Required work -> Go to the line with "(205, 90) = (454, 471): none -> grey egg" in the records below, then output it and each following line exactly, up to and including the line with "(476, 221) = (334, 165): purple". Skip pictures and add nothing.

--- Data for this exercise Enclosed Below ---

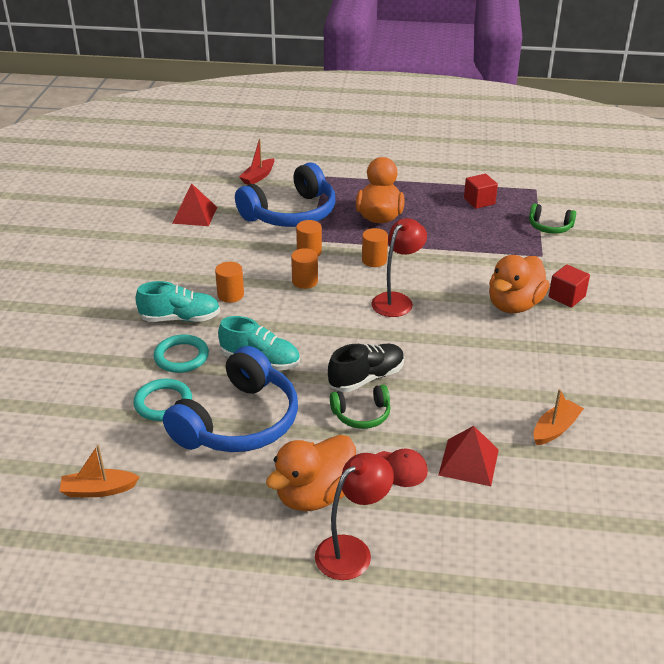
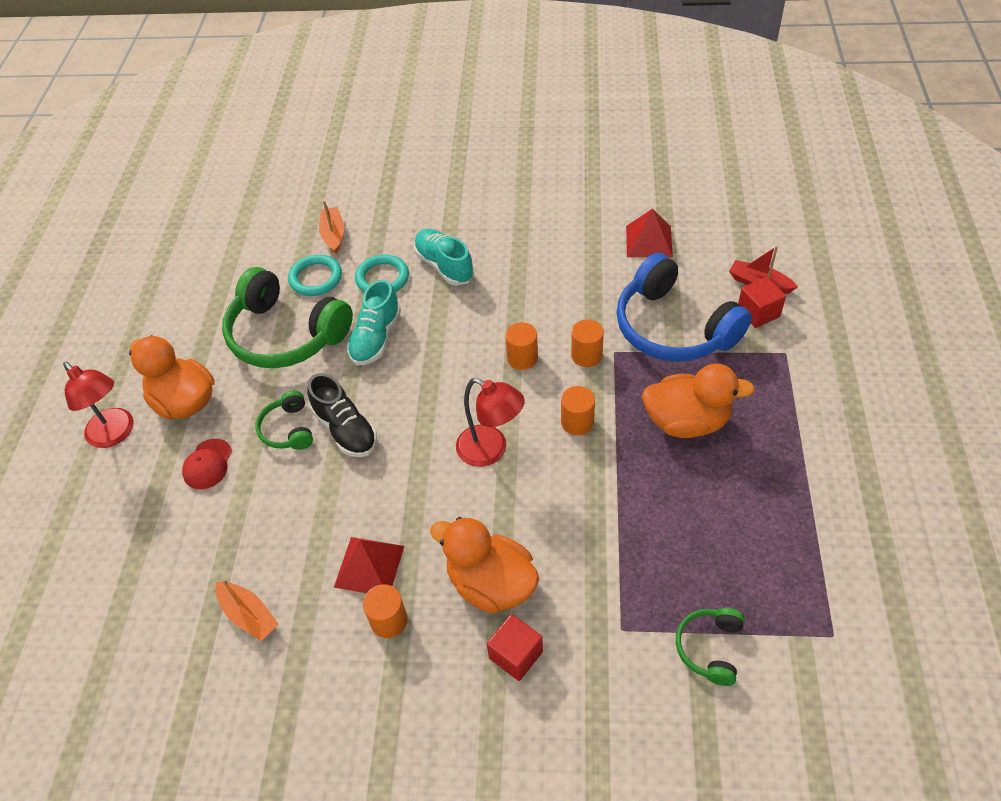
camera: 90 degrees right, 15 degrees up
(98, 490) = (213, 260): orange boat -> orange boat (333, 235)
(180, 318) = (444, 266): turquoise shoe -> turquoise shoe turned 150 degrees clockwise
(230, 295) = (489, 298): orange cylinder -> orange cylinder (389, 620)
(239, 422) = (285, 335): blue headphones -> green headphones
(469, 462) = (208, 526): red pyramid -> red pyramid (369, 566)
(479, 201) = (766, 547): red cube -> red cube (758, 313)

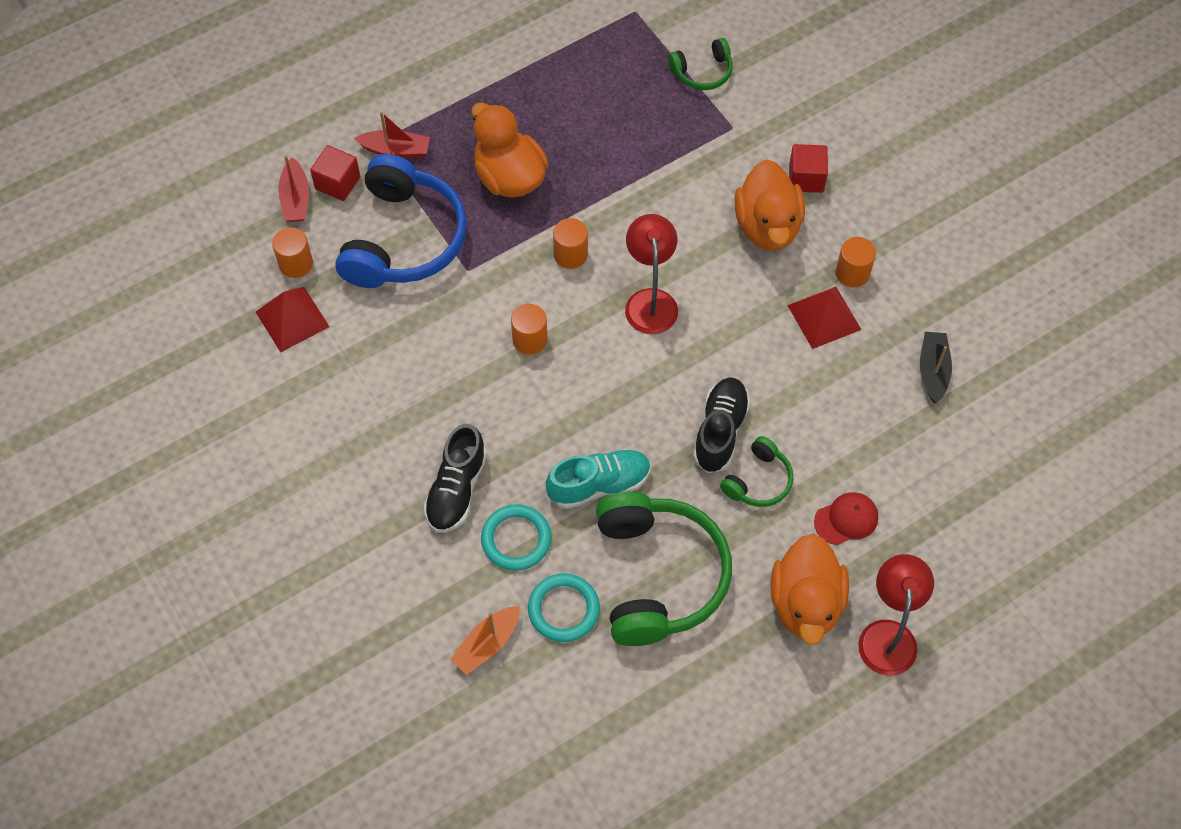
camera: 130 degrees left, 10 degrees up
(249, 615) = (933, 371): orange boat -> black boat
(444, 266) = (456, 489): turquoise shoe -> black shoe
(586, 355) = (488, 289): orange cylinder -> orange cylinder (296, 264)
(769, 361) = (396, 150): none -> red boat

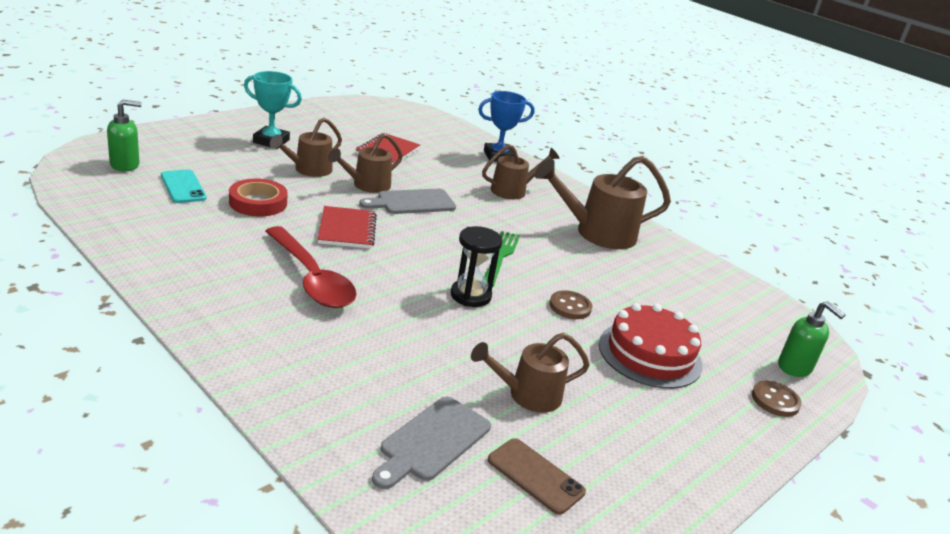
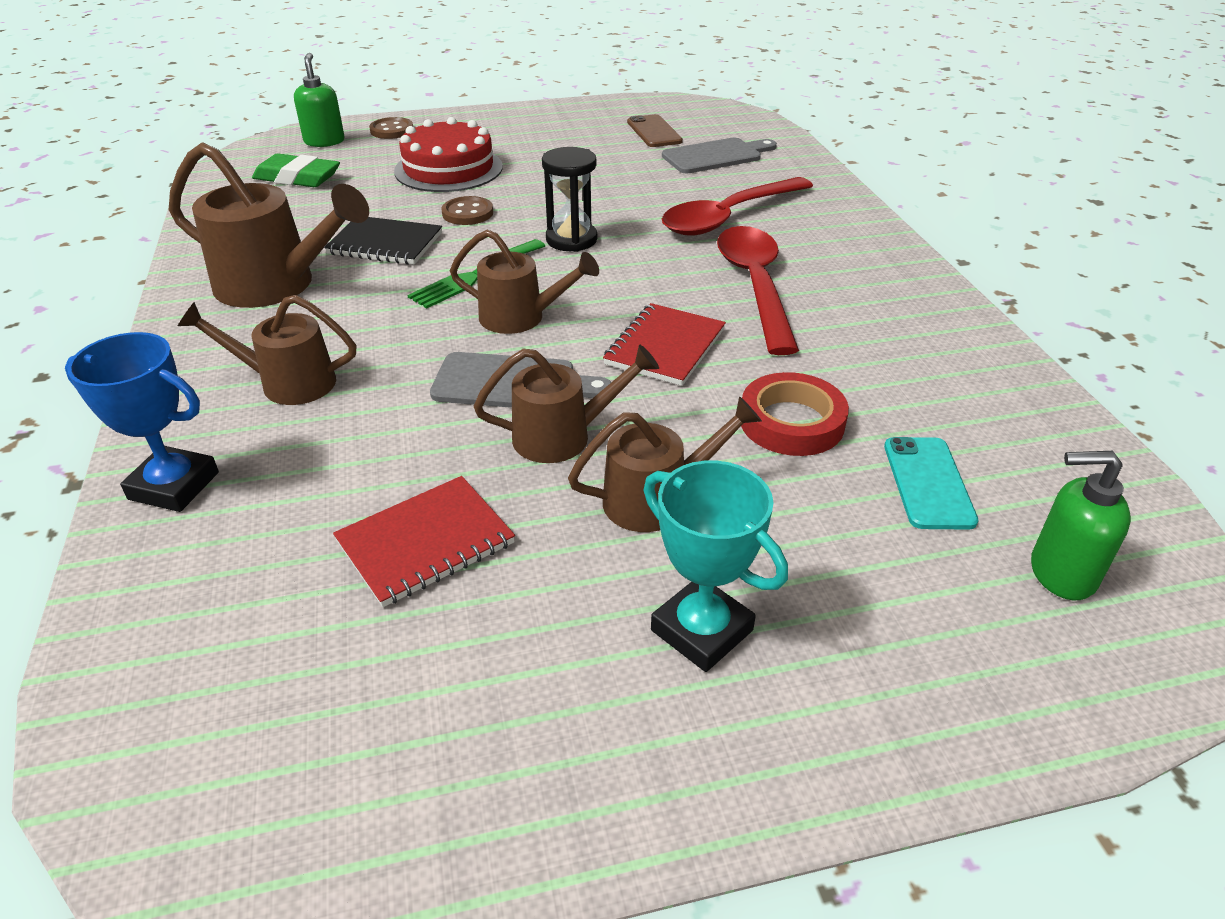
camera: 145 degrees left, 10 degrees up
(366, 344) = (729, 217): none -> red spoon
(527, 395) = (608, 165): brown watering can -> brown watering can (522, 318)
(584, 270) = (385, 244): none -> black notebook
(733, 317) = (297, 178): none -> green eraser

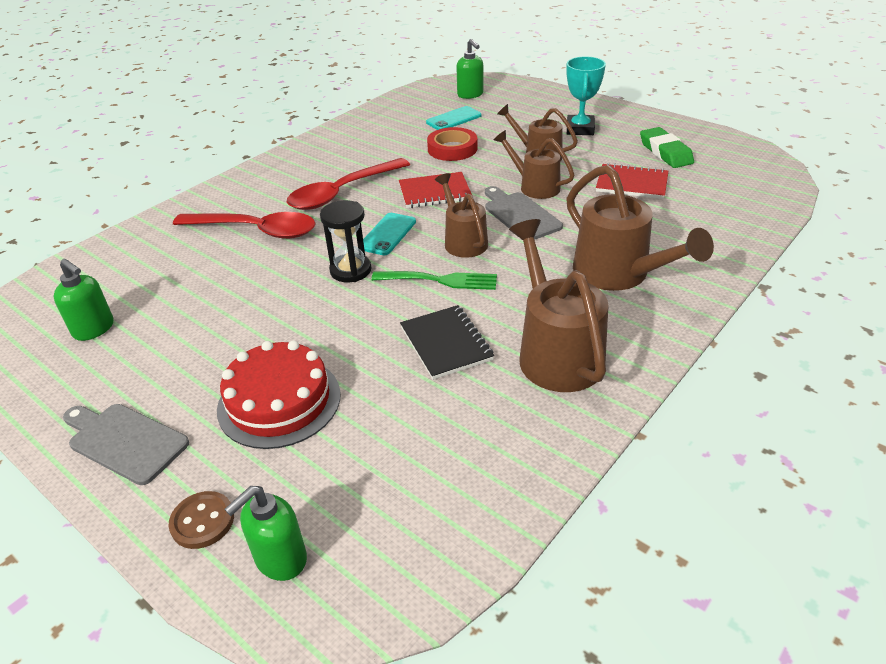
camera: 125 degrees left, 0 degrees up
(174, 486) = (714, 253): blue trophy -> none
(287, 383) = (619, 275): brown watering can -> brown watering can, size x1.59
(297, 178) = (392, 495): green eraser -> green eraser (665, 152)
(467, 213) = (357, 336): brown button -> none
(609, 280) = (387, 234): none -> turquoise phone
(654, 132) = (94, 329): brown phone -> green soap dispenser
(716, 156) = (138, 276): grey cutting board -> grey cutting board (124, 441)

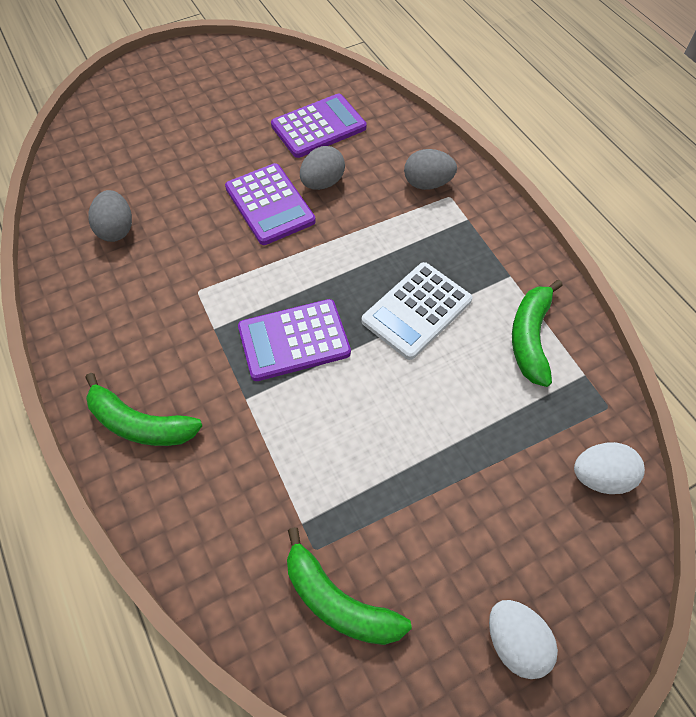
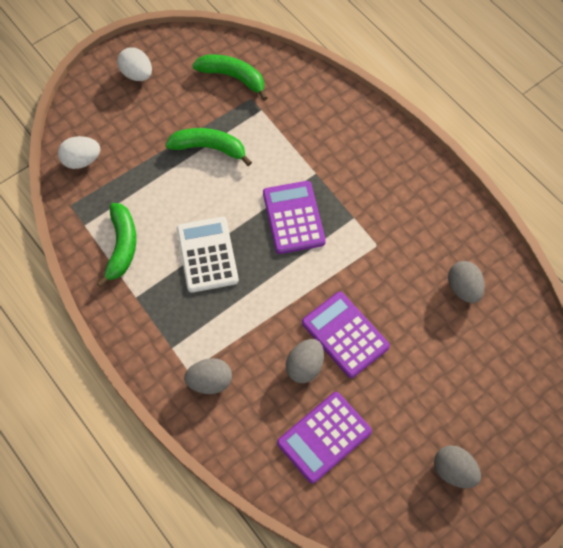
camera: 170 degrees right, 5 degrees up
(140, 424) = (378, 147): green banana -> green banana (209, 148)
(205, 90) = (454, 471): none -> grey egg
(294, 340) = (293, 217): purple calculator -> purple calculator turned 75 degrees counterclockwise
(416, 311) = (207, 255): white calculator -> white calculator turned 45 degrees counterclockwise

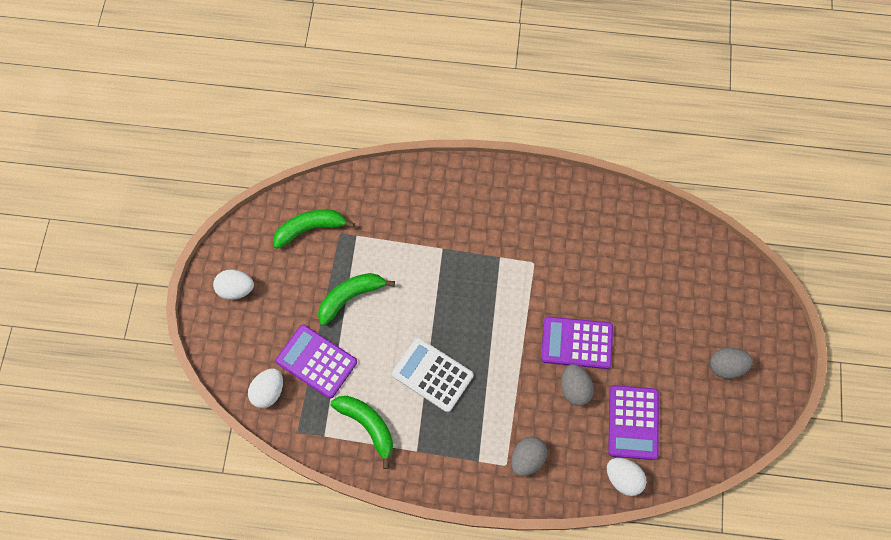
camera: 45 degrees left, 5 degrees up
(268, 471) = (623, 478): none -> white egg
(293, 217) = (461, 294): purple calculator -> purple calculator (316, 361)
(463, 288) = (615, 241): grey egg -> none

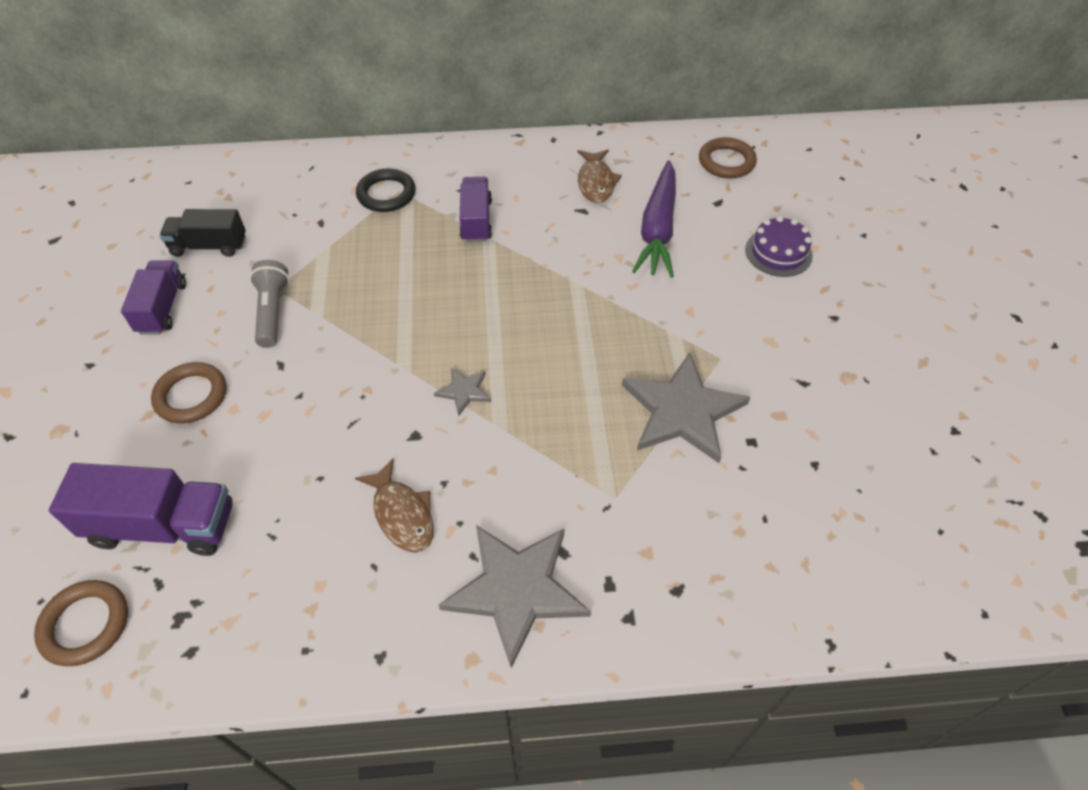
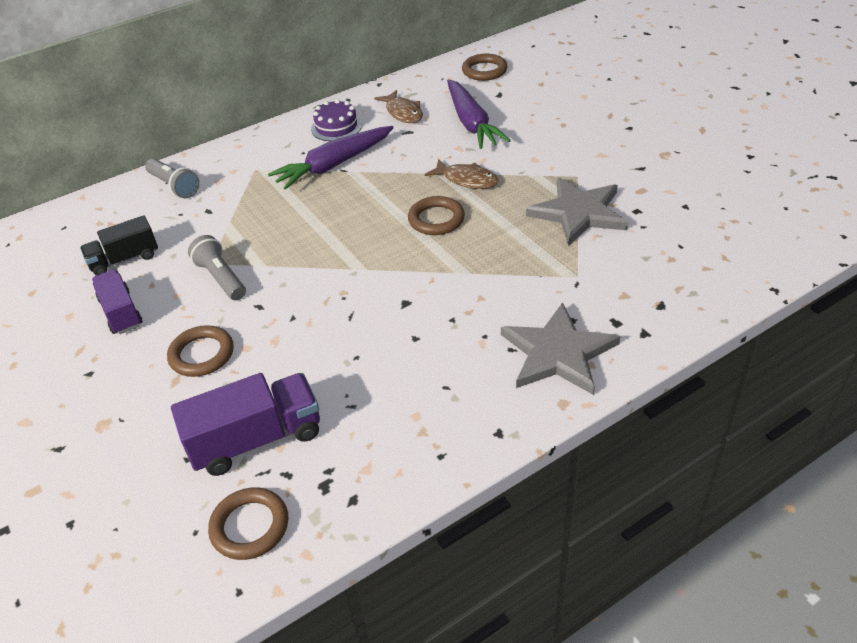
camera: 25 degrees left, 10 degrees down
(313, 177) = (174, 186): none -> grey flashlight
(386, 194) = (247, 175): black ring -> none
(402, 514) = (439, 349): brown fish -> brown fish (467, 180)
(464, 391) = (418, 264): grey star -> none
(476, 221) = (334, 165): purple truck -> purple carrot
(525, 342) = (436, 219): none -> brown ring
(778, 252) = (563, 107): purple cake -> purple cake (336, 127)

--- End of Enclosed Data for this exercise ---

Exercise response ->
(205, 90) = (454, 471): none -> grey egg
(294, 340) = (293, 217): purple calculator -> purple calculator turned 75 degrees counterclockwise
(416, 311) = (207, 255): white calculator -> white calculator turned 45 degrees counterclockwise

camera: 45 degrees left, 5 degrees up
(268, 471) = (623, 478): none -> white egg
(293, 217) = (461, 294): purple calculator -> purple calculator (316, 361)
(463, 288) = (615, 241): grey egg -> none

camera: 25 degrees left, 10 degrees down
(313, 177) = (174, 186): none -> grey flashlight
(386, 194) = (247, 175): black ring -> none
(402, 514) = (439, 349): brown fish -> brown fish (467, 180)
(464, 391) = (418, 264): grey star -> none
(476, 221) = (334, 165): purple truck -> purple carrot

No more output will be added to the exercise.